Records –
%%

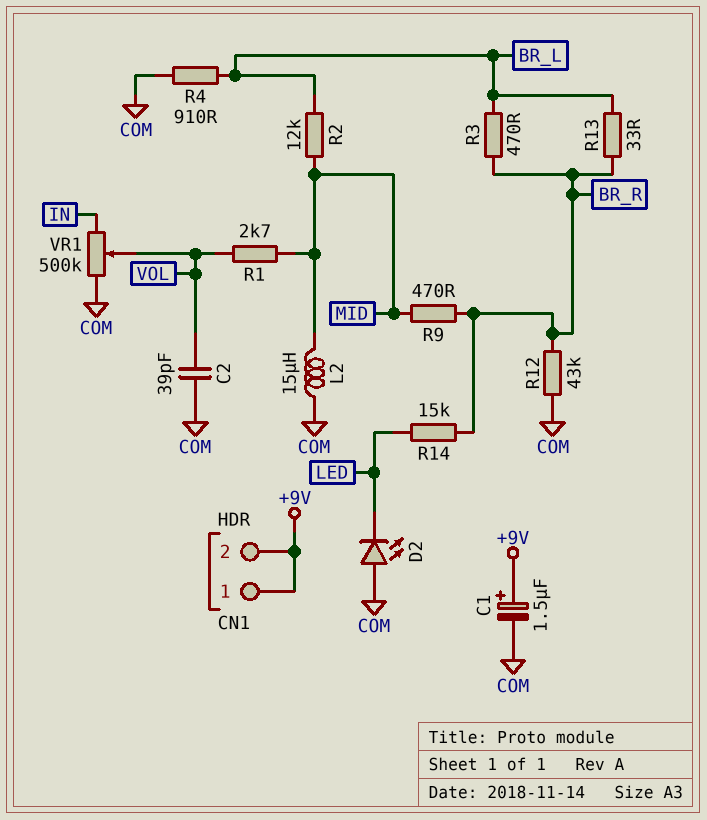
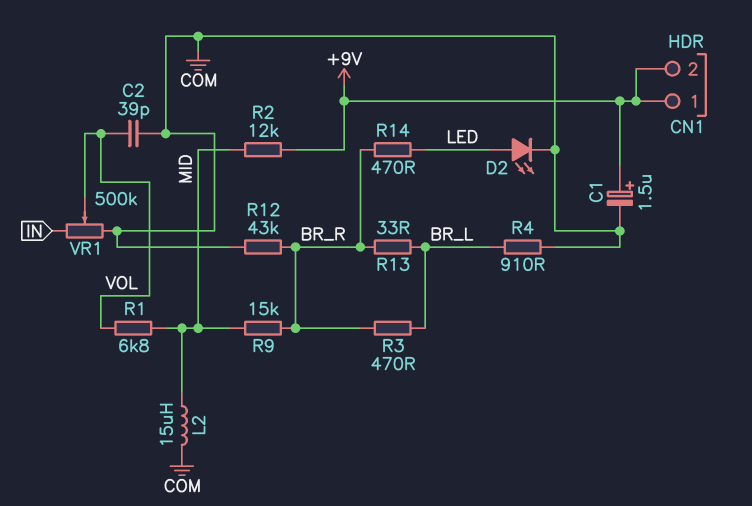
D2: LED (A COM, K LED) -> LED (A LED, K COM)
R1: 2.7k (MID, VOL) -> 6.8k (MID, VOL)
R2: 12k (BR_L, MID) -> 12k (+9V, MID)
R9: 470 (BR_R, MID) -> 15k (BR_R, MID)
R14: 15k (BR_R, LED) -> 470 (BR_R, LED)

%%
%%

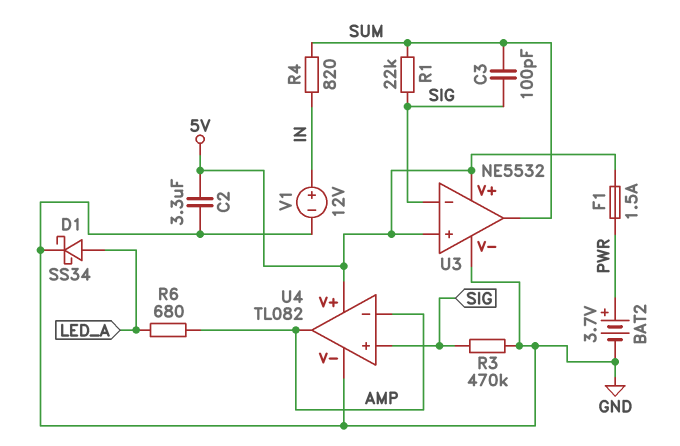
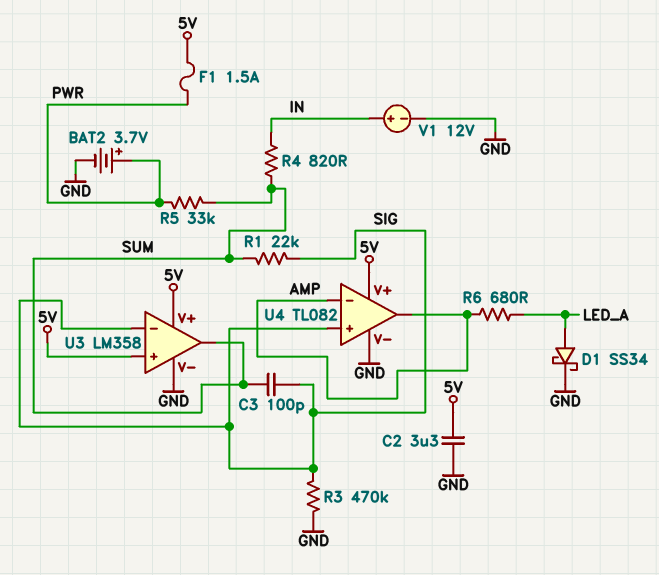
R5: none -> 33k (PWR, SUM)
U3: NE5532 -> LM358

%%

Work item – From the records above, transcribe exactly the run of lines that opens with the line holding "D2: LED (A COM, K LED) -> LED (A LED, K COM)" and closes with the line holding "R14: 15k (BR_R, LED) -> 470 (BR_R, LED)", both included.

Answer box –
D2: LED (A COM, K LED) -> LED (A LED, K COM)
R1: 2.7k (MID, VOL) -> 6.8k (MID, VOL)
R2: 12k (BR_L, MID) -> 12k (+9V, MID)
R9: 470 (BR_R, MID) -> 15k (BR_R, MID)
R14: 15k (BR_R, LED) -> 470 (BR_R, LED)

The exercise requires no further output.